**Brief:** Show all lines from the records below in which the string "scissors" is present.

**Given records:**

# # # # # # #

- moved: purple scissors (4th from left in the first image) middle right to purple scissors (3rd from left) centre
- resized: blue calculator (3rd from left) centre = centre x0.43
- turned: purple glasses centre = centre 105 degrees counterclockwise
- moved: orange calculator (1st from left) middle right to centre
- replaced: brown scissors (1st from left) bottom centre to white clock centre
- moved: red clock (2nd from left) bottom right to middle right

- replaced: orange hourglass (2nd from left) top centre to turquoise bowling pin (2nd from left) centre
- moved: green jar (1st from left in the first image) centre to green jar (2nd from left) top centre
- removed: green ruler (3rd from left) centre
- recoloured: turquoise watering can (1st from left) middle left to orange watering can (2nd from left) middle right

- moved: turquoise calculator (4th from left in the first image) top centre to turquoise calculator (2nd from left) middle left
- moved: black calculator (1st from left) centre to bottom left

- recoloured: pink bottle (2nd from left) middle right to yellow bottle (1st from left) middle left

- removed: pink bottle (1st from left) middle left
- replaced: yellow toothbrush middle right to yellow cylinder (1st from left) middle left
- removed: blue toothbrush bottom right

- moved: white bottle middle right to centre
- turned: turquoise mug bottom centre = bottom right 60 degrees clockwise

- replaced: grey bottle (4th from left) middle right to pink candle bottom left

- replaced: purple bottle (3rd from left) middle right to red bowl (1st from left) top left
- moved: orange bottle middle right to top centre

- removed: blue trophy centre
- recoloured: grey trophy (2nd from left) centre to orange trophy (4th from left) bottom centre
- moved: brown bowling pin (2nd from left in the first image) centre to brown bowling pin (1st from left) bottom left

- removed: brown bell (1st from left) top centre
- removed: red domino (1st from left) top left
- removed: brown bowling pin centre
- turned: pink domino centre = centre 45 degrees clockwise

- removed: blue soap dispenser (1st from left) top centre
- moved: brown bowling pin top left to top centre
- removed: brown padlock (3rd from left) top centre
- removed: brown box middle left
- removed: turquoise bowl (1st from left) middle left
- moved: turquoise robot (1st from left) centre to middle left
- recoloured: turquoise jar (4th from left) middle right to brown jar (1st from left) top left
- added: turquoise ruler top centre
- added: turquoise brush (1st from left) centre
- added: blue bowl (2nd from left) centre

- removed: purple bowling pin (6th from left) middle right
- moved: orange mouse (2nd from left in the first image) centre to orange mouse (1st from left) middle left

# # # # # # #

**Completed task:**
- moved: purple scissors (4th from left in the first image) middle right to purple scissors (3rd from left) centre
- replaced: brown scissors (1st from left) bottom centre to white clock centre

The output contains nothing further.